BEGIN GIVEN INFORMATION

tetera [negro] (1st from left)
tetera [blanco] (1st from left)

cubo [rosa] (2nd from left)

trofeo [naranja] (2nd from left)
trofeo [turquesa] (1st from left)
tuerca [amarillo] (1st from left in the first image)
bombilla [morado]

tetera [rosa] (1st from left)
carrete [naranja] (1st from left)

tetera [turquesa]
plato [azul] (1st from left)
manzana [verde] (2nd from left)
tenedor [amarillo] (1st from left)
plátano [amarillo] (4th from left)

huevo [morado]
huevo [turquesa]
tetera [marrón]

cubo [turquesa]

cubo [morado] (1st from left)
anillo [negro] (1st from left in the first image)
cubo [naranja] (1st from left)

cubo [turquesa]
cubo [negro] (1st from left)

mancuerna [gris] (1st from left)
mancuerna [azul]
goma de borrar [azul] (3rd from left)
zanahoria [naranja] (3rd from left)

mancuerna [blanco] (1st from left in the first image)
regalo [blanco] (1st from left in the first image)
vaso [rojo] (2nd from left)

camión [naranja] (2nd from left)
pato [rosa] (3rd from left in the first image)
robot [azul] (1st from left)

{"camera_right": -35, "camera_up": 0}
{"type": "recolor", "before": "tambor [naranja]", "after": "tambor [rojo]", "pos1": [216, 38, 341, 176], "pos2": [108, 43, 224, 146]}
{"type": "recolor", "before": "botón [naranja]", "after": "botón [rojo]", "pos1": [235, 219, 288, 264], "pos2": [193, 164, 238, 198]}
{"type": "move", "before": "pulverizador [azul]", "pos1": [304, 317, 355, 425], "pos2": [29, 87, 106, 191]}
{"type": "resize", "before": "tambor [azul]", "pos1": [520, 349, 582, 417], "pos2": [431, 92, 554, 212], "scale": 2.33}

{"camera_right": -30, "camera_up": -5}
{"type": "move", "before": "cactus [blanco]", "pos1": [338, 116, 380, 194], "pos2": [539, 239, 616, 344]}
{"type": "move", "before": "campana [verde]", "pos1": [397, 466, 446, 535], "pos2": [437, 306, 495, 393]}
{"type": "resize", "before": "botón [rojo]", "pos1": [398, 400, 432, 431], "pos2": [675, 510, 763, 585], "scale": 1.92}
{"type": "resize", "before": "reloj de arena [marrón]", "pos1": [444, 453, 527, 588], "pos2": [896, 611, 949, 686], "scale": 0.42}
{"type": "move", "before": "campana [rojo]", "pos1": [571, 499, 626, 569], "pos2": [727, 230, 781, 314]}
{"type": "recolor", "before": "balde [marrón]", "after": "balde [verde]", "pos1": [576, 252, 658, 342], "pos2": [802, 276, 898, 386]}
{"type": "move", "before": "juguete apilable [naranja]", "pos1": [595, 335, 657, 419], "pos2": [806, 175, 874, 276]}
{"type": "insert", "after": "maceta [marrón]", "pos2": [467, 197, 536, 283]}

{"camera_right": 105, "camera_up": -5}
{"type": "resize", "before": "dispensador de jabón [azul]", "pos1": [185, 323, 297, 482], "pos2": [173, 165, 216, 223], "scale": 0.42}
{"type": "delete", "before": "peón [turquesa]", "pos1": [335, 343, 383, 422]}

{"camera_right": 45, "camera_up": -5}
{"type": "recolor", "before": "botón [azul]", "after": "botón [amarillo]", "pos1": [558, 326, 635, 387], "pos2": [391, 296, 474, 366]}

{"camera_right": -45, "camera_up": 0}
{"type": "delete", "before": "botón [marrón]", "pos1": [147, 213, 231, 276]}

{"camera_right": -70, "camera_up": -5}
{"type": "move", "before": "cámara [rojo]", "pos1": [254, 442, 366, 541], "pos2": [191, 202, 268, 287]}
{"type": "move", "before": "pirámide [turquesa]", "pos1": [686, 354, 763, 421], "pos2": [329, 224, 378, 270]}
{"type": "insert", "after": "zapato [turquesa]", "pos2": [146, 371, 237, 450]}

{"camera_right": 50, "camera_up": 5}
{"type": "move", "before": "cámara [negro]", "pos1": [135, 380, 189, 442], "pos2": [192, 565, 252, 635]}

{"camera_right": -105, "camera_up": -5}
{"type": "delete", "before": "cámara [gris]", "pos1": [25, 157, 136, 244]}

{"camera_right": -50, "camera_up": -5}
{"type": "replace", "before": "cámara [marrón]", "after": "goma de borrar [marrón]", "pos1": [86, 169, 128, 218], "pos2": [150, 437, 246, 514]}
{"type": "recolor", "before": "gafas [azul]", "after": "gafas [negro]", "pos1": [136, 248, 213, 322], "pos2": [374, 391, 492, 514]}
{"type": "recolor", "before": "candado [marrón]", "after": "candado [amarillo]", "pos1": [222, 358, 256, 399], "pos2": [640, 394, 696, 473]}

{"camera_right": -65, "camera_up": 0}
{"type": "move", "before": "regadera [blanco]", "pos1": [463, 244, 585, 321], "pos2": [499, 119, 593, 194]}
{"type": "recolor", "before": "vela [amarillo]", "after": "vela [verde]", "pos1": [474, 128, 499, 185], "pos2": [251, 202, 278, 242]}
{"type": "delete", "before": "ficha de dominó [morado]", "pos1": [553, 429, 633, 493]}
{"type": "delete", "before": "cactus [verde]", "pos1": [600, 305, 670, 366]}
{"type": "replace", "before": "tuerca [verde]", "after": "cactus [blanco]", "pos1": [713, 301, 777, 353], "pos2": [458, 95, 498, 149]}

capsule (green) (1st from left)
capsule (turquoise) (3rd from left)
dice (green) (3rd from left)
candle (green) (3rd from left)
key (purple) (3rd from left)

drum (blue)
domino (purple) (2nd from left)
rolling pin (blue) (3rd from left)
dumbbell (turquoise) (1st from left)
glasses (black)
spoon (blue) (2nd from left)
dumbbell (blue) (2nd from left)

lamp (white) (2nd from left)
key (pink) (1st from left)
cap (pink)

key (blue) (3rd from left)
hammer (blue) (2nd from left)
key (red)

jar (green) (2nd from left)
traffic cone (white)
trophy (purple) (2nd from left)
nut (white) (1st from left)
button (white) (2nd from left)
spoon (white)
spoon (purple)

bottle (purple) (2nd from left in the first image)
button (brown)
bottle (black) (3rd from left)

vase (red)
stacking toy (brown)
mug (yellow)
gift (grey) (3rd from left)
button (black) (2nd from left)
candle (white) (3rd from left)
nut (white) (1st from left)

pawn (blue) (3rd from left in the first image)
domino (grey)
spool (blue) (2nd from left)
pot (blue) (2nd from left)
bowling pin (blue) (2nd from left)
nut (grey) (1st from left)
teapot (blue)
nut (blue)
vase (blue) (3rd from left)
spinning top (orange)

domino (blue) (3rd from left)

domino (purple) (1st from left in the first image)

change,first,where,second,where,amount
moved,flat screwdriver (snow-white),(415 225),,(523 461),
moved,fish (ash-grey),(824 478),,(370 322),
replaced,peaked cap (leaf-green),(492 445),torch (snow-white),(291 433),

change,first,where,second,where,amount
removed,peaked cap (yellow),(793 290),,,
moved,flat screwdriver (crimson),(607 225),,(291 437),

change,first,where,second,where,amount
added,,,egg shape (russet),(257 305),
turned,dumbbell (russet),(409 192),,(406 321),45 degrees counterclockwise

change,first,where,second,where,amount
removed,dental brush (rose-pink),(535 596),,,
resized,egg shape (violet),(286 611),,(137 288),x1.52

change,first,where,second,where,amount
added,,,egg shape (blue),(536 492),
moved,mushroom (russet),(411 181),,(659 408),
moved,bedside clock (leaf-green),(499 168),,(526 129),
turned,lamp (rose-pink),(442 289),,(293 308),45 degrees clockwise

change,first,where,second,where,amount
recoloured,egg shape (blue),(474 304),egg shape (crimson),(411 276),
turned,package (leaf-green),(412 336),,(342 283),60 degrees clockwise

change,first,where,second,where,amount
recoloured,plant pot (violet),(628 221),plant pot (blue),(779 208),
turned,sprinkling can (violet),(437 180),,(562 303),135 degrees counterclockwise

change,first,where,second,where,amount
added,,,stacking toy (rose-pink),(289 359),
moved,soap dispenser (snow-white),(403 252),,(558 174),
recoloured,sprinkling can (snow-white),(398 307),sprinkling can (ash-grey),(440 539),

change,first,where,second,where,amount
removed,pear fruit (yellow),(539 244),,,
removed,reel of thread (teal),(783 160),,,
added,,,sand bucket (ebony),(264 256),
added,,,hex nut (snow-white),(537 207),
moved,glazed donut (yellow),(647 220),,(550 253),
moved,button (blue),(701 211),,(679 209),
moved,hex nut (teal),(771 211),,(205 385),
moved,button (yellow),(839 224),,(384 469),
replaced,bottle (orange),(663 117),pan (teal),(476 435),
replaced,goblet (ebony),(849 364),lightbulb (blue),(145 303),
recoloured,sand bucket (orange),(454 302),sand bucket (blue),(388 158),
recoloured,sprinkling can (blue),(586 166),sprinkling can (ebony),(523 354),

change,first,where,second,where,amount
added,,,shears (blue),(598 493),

END GIVEN INFORMATION

YOUR TASK :: For this task, copy every line of the material in which "capsule" appears.

SOLUTION ::
capsule (green) (1st from left)
capsule (turquoise) (3rd from left)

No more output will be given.